Exercise instructions
Retype the entries exactly, but skip the pictures.

Data extracts
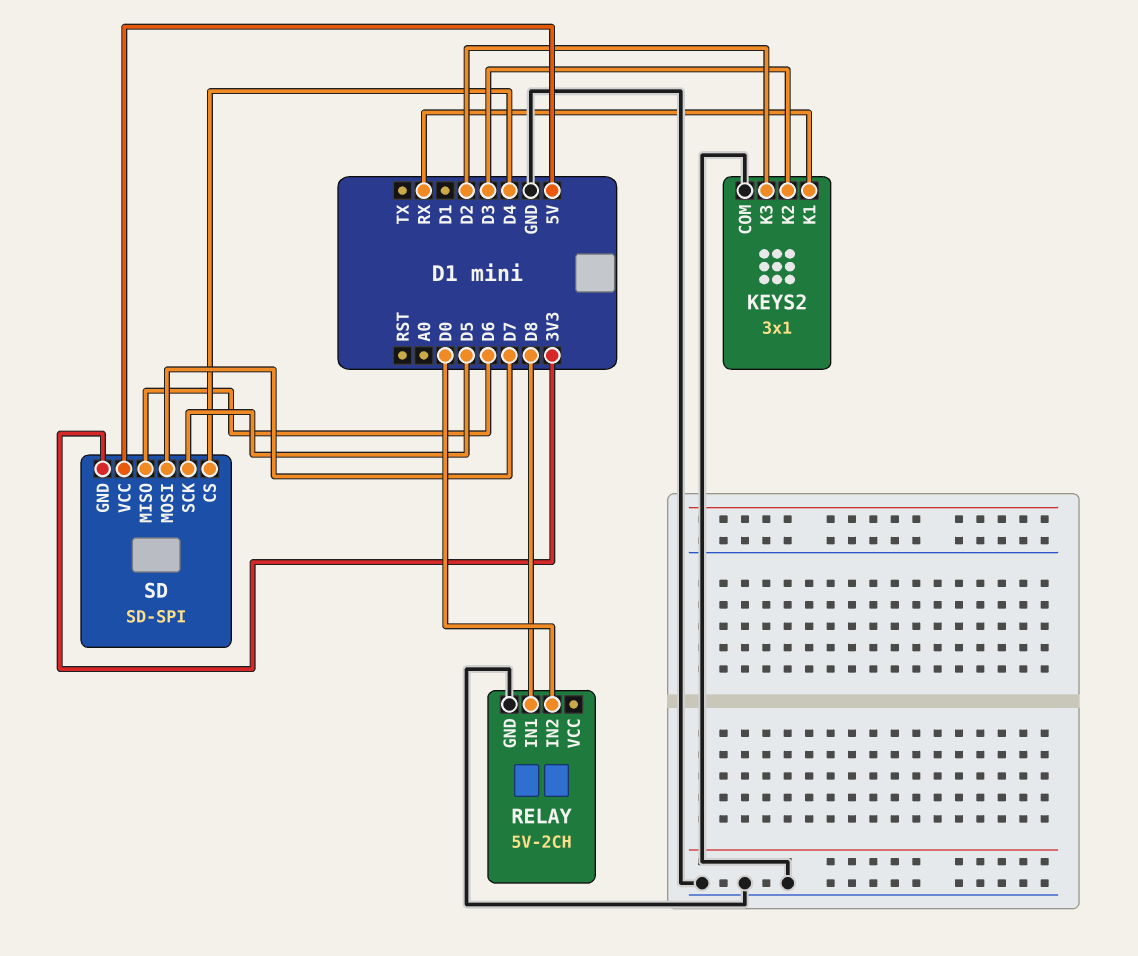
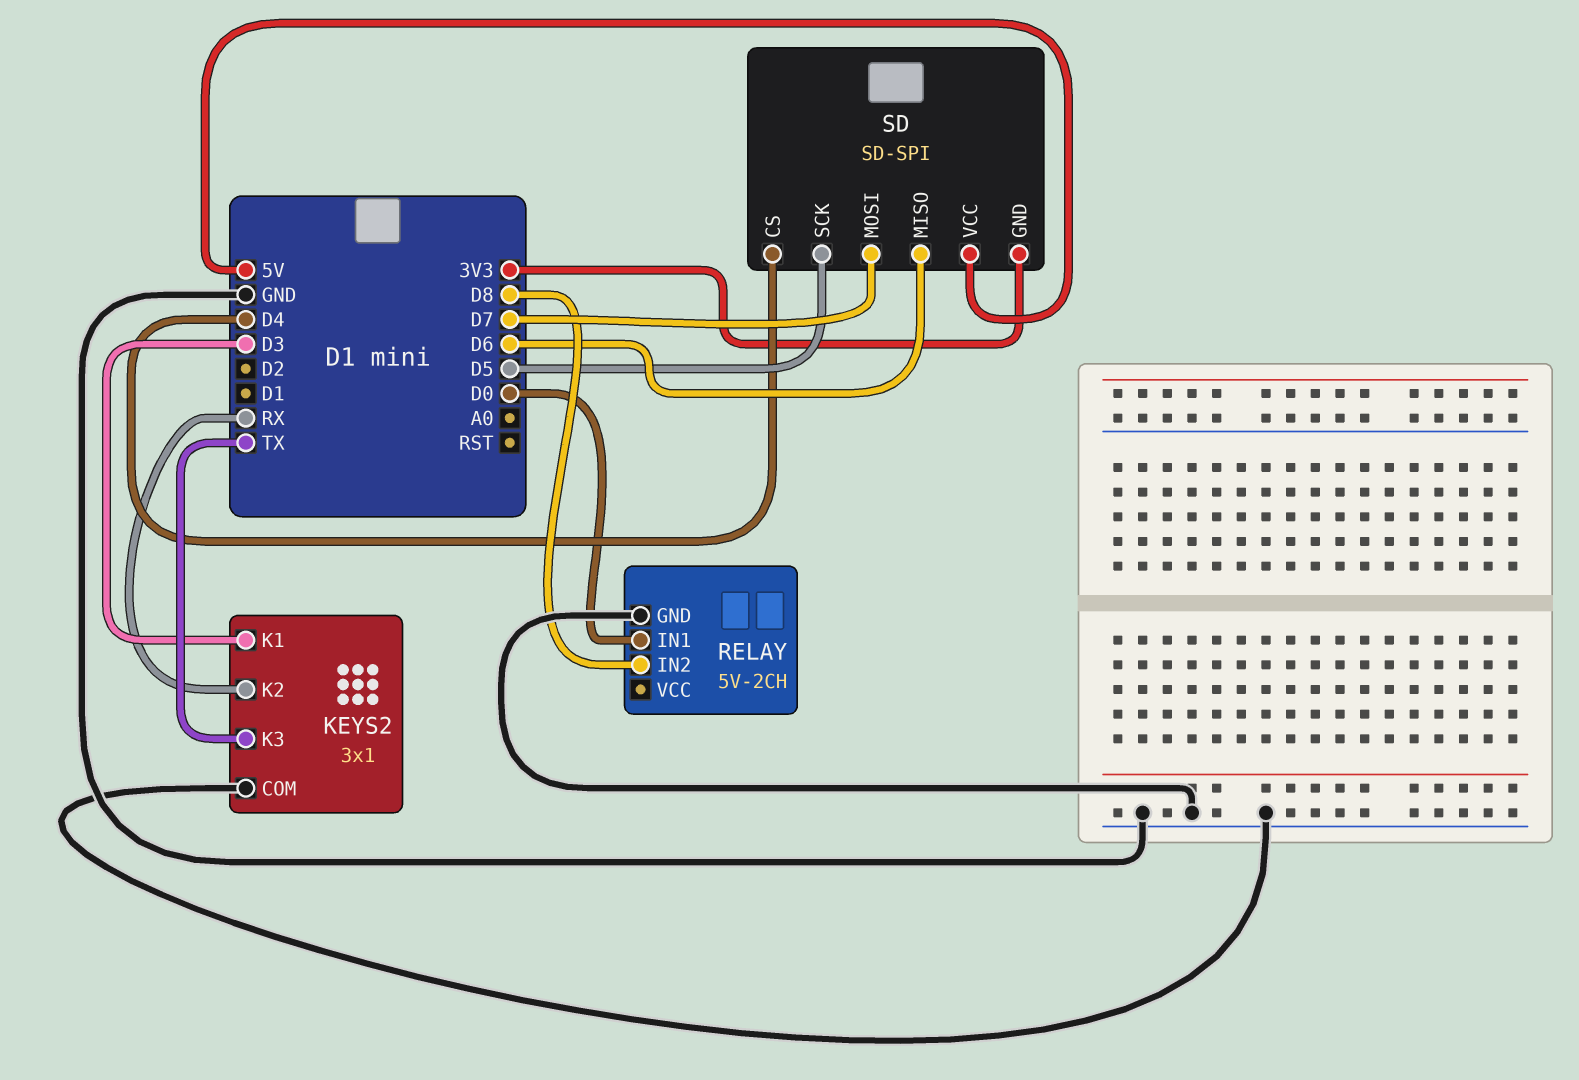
KEYS2 pin K1: RX -> D3
KEYS2 pin K2: D3 -> RX
KEYS2 pin K3: D2 -> TX
RELAY pin IN1: D8 -> D0
RELAY pin IN2: D0 -> D8

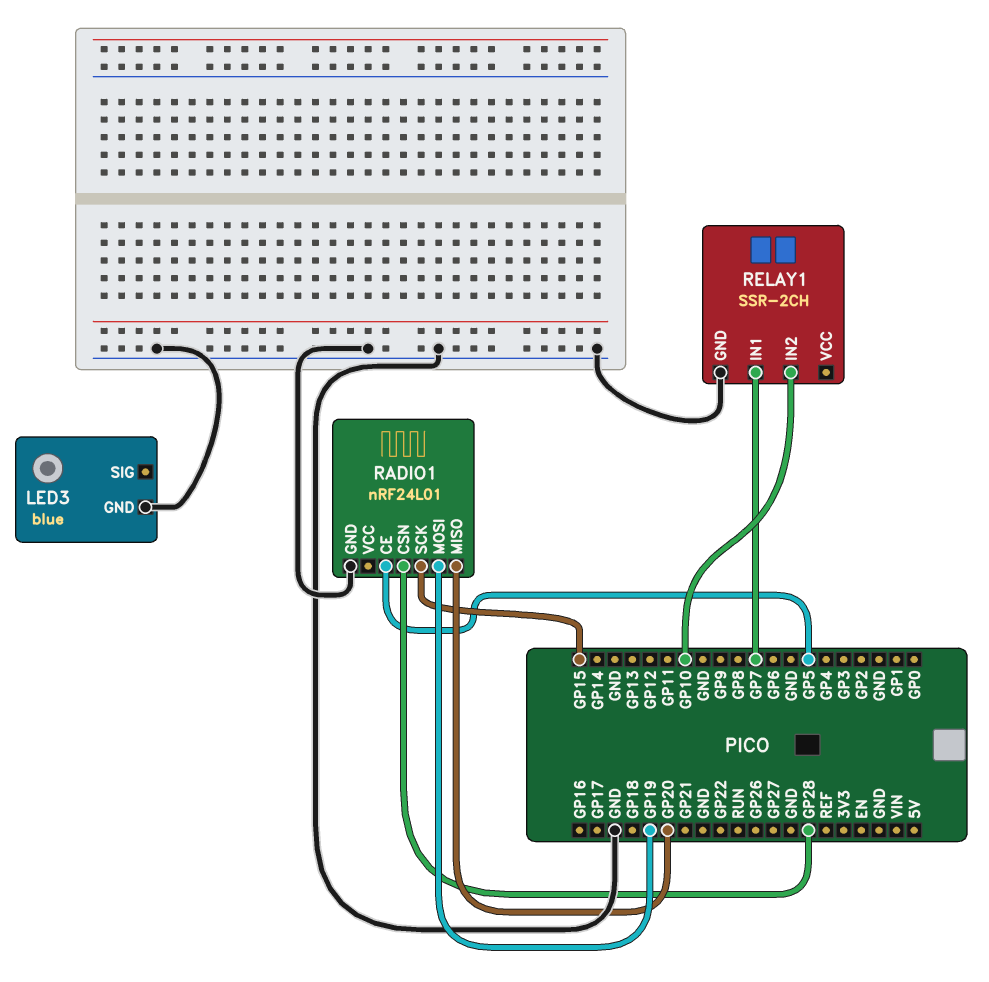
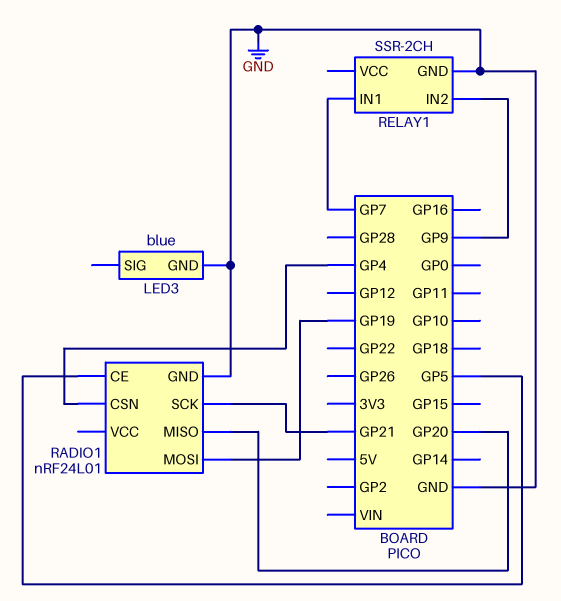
RADIO1 pin CSN: GP28 -> GP4
RADIO1 pin SCK: GP15 -> GP21
RELAY1 pin IN2: GP10 -> GP9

Solution for this exercise
KEYS2 pin K1: RX -> D3
KEYS2 pin K2: D3 -> RX
KEYS2 pin K3: D2 -> TX
RELAY pin IN1: D8 -> D0
RELAY pin IN2: D0 -> D8

RADIO1 pin CSN: GP28 -> GP4
RADIO1 pin SCK: GP15 -> GP21
RELAY1 pin IN2: GP10 -> GP9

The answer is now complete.